(Given task)
Set out the records below as a Markdown table with the columns Number and Record line, giving each nonblank line its own numbered row. Leave the pictures out of the table.

(Supplied records)
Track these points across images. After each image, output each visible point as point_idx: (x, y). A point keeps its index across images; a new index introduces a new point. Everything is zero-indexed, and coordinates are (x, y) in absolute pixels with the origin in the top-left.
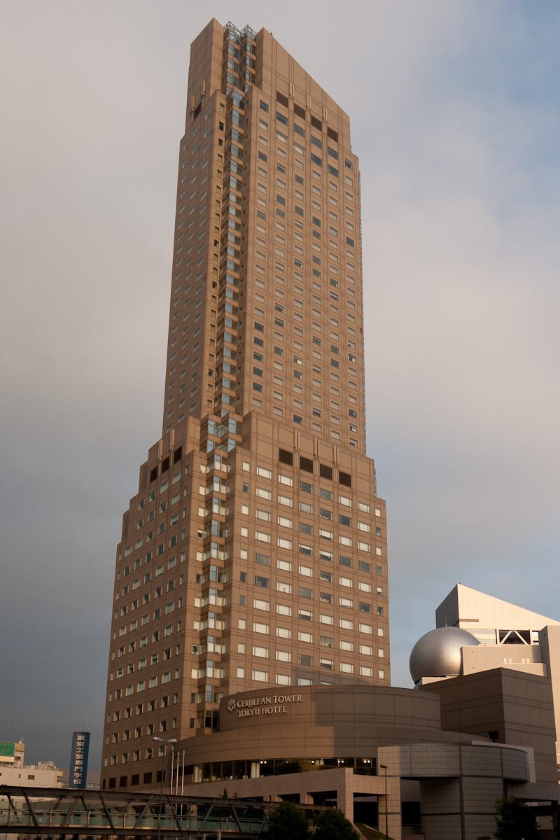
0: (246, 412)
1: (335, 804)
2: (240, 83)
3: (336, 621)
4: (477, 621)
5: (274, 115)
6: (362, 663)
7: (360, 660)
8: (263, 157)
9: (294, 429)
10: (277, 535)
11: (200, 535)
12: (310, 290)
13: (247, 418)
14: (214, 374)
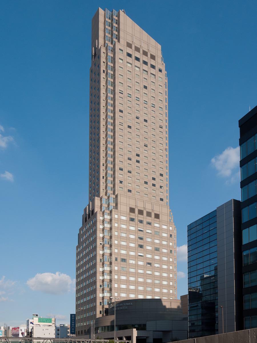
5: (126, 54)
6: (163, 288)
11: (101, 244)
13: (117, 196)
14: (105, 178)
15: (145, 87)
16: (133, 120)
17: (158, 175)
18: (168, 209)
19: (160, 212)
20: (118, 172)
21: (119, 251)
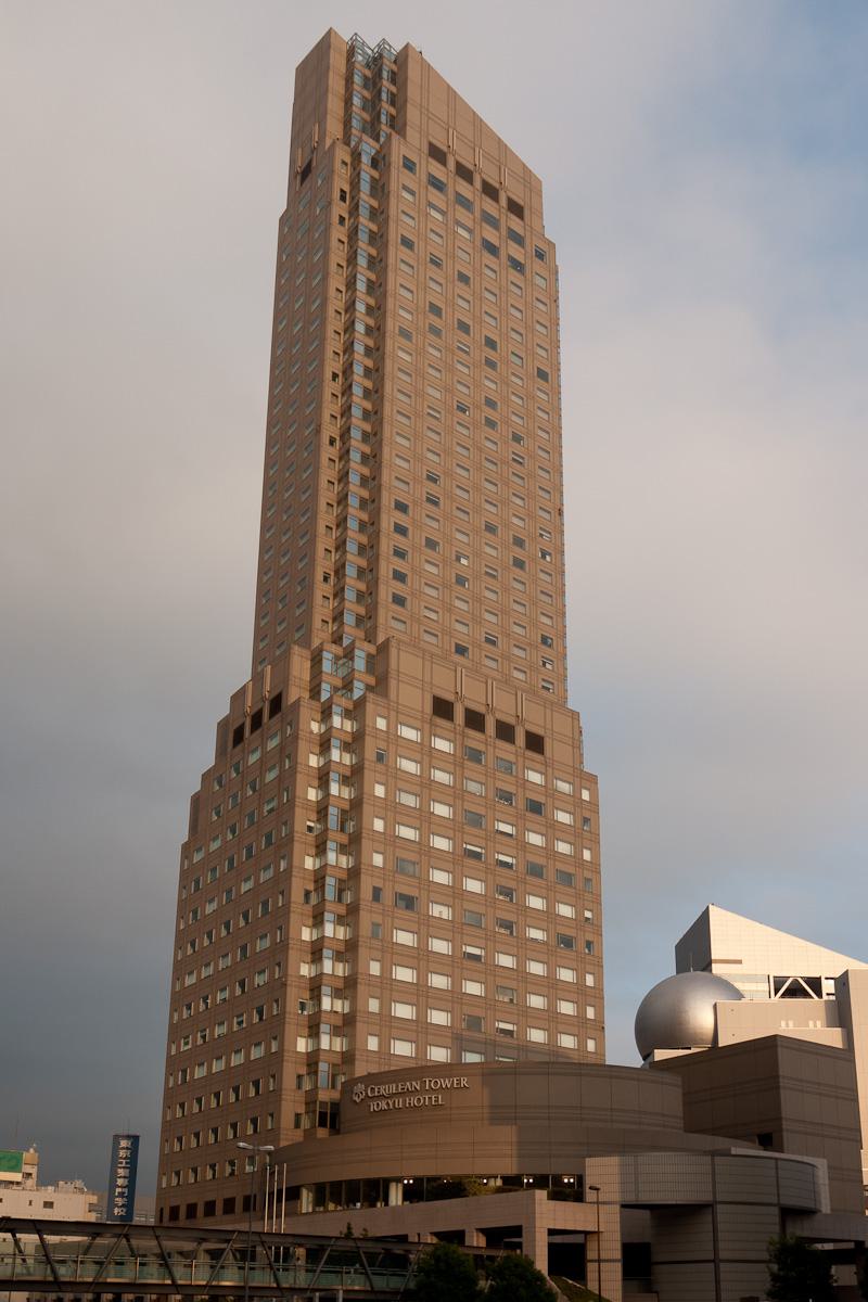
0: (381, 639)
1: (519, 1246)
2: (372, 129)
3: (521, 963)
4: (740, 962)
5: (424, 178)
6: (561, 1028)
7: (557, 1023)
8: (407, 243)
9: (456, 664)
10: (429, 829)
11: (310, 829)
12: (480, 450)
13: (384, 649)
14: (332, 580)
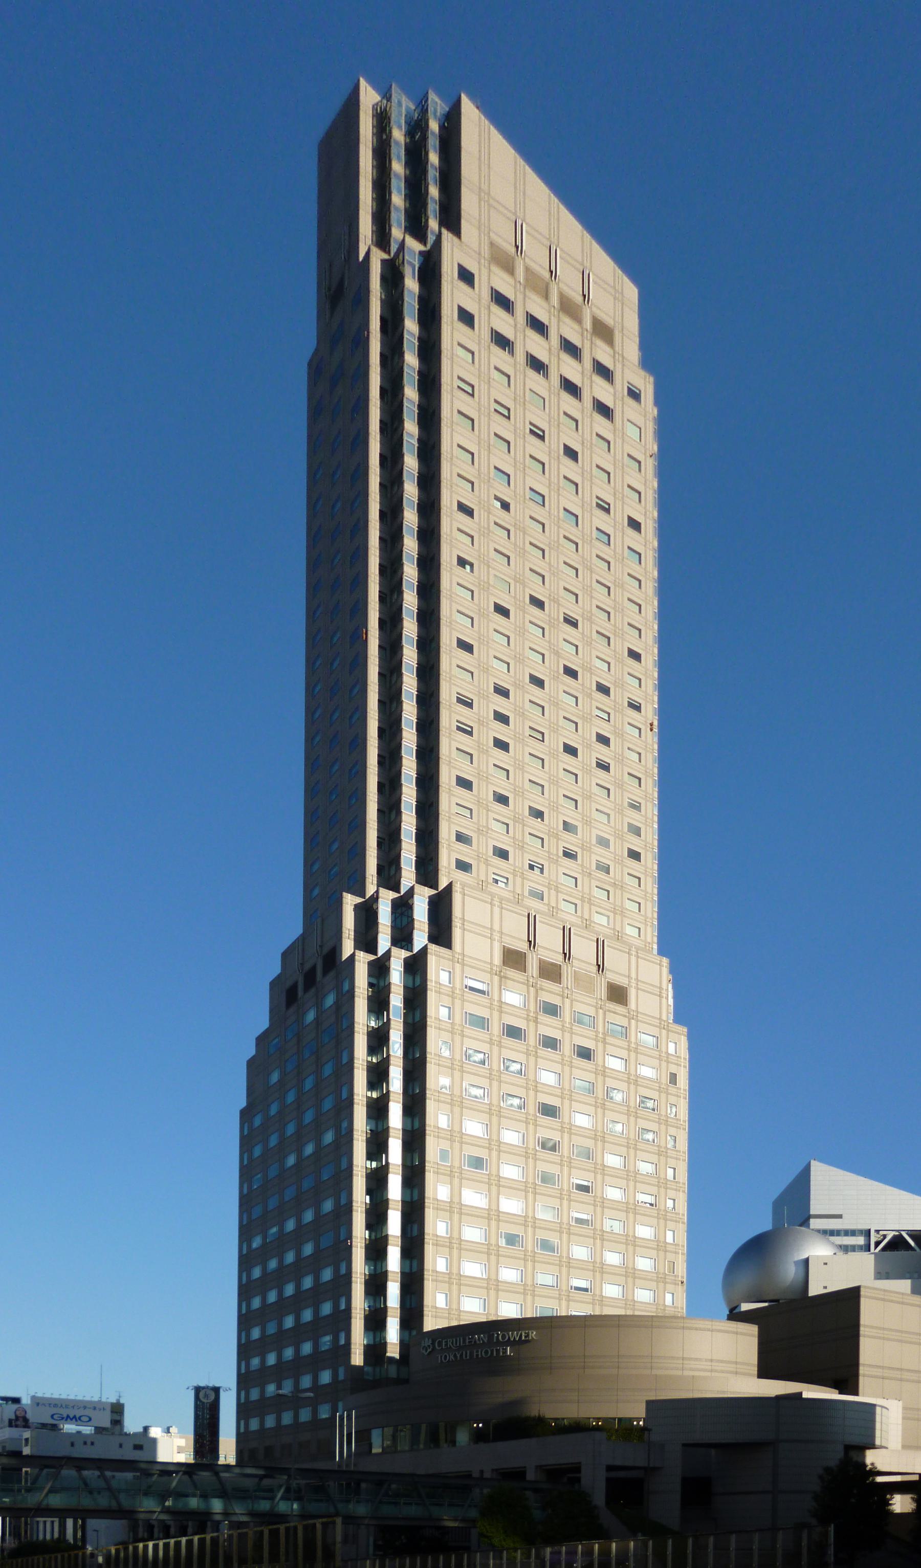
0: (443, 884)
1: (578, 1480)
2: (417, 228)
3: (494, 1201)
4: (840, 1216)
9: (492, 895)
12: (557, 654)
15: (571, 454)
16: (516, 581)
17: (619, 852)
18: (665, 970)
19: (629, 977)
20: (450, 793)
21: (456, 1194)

(Answer to this exercise)
| Number | Record line |
|---|---|
| 1 | Track these points across images. After each image, output each visible point as point_idx: (x, y). A point keeps its index across images; a new index introduces a new point. Everything is zero-indexed, and coordinates are (x, y) in absolute pixels with the origin in the top-left. |
| 2 | 0: (246, 412) |
| 3 | 1: (335, 804) |
| 4 | 2: (240, 83) |
| 5 | 3: (336, 621) |
| 6 | 4: (477, 621) |
| 7 | 5: (274, 115) |
| 8 | 6: (362, 663) |
| 9 | 7: (360, 660) |
| 10 | 8: (263, 157) |
| 11 | 9: (294, 429) |
| 12 | 10: (277, 535) |
| 13 | 11: (200, 535) |
| 14 | 12: (310, 290) |
| 15 | 13: (247, 418) |
| 16 | 14: (214, 374) |
| 17 | 5: (126, 54) |
| 18 | 6: (163, 288) |
| 19 | 11: (101, 244) |
| 20 | 13: (117, 196) |
| 21 | 14: (105, 178) |
| 22 | 15: (145, 87) |
| 23 | 16: (133, 120) |
| 24 | 17: (158, 175) |
| 25 | 18: (168, 209) |
| 26 | 19: (160, 212) |
| 27 | 20: (118, 172) |
| 28 | 21: (119, 251) |
| 29 | 0: (381, 639) |
| 30 | 1: (519, 1246) |
| 31 | 2: (372, 129) |
| 32 | 3: (521, 963) |
| 33 | 4: (740, 962) |
| 34 | 5: (424, 178) |
| 35 | 6: (561, 1028) |
| 36 | 7: (557, 1023) |
| 37 | 8: (407, 243) |
| 38 | 9: (456, 664) |
| 39 | 10: (429, 829) |
| 40 | 11: (310, 829) |
| 41 | 12: (480, 450) |
| 42 | 13: (384, 649) |
| 43 | 14: (332, 580) |
| 44 | 0: (443, 884) |
| 45 | 1: (578, 1480) |
| 46 | 2: (417, 228) |
| 47 | 3: (494, 1201) |
| 48 | 4: (840, 1216) |
| 49 | 9: (492, 895) |
| 50 | 12: (557, 654) |
| 51 | 15: (571, 454) |
| 52 | 16: (516, 581) |
| 53 | 17: (619, 852) |
| 54 | 18: (665, 970) |
| 55 | 19: (629, 977) |
| 56 | 20: (450, 793) |
| 57 | 21: (456, 1194) |